● **WHAT IS NEEDED**:
Word for word, copy the records and drop the pictures.

● **SUPPLIED RECORDS**:
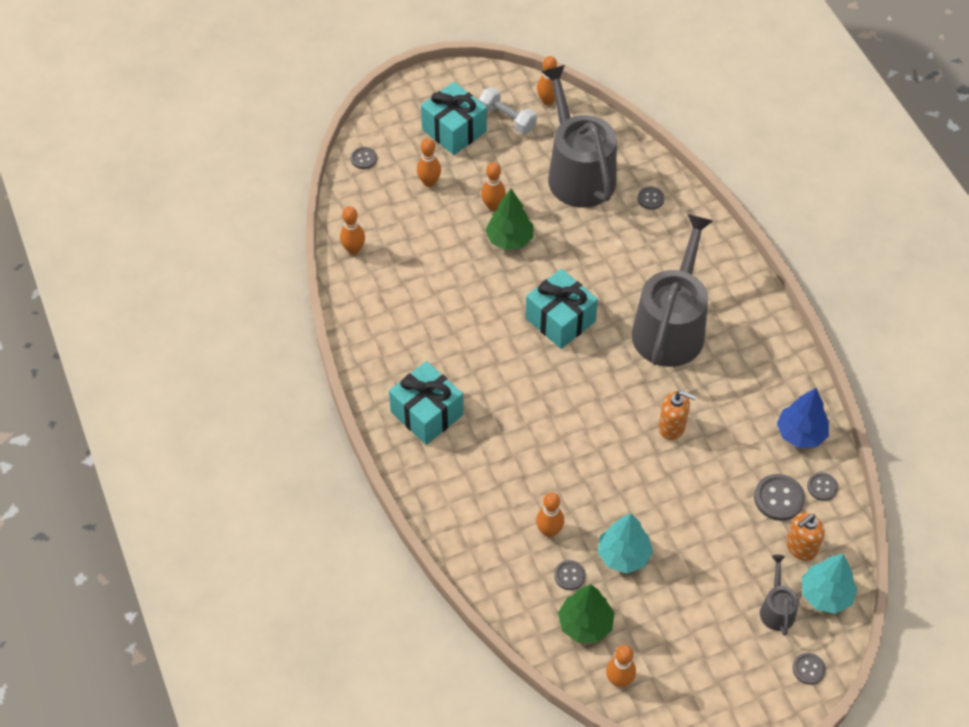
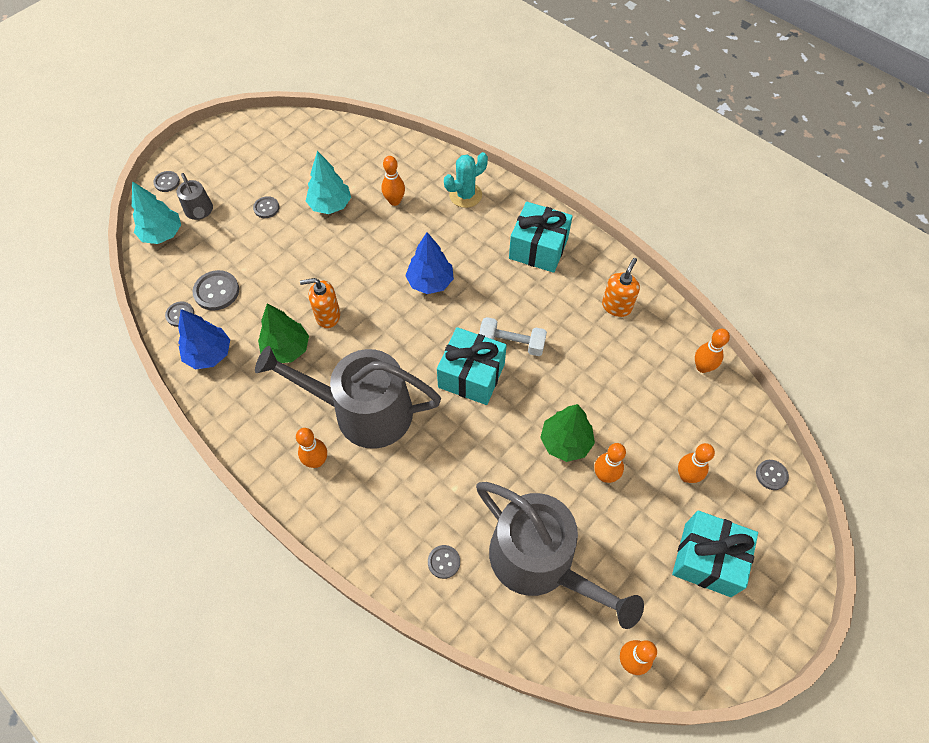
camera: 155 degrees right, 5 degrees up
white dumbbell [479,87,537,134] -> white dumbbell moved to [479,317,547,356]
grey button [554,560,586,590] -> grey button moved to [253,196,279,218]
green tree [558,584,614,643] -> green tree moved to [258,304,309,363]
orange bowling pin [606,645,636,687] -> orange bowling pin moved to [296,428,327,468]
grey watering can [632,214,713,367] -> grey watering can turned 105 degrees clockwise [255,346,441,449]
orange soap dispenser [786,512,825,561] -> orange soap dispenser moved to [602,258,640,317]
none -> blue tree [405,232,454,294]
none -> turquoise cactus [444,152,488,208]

● **TASK ANSWER**:
camera: 155 degrees right, 5 degrees up
white dumbbell [479,87,537,134] -> white dumbbell moved to [479,317,547,356]
grey button [554,560,586,590] -> grey button moved to [253,196,279,218]
green tree [558,584,614,643] -> green tree moved to [258,304,309,363]
orange bowling pin [606,645,636,687] -> orange bowling pin moved to [296,428,327,468]
grey watering can [632,214,713,367] -> grey watering can turned 105 degrees clockwise [255,346,441,449]
orange soap dispenser [786,512,825,561] -> orange soap dispenser moved to [602,258,640,317]
none -> blue tree [405,232,454,294]
none -> turquoise cactus [444,152,488,208]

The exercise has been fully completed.